### Raw data
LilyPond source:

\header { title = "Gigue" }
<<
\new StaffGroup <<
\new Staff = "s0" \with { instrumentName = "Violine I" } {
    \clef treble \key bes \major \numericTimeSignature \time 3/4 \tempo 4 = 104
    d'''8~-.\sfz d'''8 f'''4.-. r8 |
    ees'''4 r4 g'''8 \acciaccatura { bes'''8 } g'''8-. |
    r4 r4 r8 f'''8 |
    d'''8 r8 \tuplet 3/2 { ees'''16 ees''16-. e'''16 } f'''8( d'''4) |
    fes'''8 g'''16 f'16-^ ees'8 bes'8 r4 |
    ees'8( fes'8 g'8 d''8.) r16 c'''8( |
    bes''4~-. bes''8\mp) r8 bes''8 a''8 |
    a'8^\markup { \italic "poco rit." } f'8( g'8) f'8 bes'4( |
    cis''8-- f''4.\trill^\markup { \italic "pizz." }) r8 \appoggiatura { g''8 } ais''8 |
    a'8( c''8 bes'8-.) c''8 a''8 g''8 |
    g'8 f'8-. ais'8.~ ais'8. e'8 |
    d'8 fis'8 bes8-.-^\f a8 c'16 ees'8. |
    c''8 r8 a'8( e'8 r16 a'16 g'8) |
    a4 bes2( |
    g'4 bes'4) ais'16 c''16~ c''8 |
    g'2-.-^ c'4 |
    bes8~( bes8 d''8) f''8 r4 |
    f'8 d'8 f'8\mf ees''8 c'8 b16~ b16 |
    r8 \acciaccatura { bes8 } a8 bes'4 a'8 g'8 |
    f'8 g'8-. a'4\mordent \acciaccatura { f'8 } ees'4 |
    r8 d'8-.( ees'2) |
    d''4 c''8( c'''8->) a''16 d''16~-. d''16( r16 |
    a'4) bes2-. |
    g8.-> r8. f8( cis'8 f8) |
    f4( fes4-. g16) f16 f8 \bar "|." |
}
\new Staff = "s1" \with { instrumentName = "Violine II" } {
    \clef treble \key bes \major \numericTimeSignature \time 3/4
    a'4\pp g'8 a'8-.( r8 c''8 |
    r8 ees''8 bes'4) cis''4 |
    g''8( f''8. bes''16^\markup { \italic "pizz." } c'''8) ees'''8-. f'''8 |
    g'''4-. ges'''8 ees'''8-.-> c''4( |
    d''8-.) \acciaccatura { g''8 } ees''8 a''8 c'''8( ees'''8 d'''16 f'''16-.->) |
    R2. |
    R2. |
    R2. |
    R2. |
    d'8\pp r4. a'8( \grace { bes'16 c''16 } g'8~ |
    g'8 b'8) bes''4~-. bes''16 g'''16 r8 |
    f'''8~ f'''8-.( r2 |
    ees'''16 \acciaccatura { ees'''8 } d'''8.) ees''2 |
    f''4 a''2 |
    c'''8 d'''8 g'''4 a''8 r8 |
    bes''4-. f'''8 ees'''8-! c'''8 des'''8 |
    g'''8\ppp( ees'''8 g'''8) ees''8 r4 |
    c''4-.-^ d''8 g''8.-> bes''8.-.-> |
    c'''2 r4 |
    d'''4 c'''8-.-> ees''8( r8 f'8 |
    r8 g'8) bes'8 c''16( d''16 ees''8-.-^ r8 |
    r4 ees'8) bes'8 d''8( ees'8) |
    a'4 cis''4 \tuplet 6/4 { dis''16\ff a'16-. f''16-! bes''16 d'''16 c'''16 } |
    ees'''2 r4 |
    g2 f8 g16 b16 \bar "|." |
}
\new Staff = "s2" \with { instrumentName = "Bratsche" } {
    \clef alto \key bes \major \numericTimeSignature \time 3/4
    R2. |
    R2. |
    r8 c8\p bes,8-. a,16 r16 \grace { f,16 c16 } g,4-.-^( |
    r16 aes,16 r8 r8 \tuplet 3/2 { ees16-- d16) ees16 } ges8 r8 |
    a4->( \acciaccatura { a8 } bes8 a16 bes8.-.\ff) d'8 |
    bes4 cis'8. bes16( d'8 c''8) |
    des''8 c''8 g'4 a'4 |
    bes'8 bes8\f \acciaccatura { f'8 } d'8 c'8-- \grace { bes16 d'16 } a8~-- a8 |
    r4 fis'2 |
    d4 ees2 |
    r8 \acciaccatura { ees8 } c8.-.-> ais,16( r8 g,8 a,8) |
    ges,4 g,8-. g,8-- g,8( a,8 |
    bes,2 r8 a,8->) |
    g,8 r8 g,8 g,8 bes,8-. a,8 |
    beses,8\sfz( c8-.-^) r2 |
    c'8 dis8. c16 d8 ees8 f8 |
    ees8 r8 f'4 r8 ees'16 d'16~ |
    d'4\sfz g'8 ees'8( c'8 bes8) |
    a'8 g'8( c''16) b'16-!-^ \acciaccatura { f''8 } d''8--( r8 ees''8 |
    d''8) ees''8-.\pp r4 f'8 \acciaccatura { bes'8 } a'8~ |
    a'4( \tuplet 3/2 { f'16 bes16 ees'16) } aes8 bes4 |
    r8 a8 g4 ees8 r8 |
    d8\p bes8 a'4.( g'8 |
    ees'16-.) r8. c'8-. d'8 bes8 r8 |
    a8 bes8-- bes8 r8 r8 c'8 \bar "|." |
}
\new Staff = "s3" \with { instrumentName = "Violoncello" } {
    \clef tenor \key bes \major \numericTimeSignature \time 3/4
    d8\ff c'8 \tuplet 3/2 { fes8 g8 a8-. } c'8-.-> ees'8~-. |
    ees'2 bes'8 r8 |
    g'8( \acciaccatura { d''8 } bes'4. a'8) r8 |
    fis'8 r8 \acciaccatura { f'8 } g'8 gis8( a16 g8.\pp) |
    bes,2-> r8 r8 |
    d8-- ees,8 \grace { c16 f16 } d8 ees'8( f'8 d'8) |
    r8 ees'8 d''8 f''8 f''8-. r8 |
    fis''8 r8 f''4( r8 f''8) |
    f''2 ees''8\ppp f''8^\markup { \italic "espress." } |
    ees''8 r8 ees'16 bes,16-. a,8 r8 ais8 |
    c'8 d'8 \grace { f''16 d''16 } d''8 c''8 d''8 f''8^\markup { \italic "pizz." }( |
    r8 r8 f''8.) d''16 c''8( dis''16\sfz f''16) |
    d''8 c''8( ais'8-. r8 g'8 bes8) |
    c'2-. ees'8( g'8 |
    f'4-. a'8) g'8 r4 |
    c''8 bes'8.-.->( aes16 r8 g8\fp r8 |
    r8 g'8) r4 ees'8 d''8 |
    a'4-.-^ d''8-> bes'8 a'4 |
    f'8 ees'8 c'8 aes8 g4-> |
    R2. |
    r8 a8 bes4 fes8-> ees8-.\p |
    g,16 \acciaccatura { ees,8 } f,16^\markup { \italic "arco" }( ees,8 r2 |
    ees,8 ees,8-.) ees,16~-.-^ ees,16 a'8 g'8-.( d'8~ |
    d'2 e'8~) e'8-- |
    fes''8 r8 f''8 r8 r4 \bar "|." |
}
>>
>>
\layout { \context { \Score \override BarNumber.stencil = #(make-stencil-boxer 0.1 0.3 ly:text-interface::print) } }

### Your task
List every line of the material above that contains the string "time".

### Correct output
    \clef treble \key bes \major \numericTimeSignature \time 3/4 \tempo 4 = 104
    \clef treble \key bes \major \numericTimeSignature \time 3/4
    \clef alto \key bes \major \numericTimeSignature \time 3/4
    \clef tenor \key bes \major \numericTimeSignature \time 3/4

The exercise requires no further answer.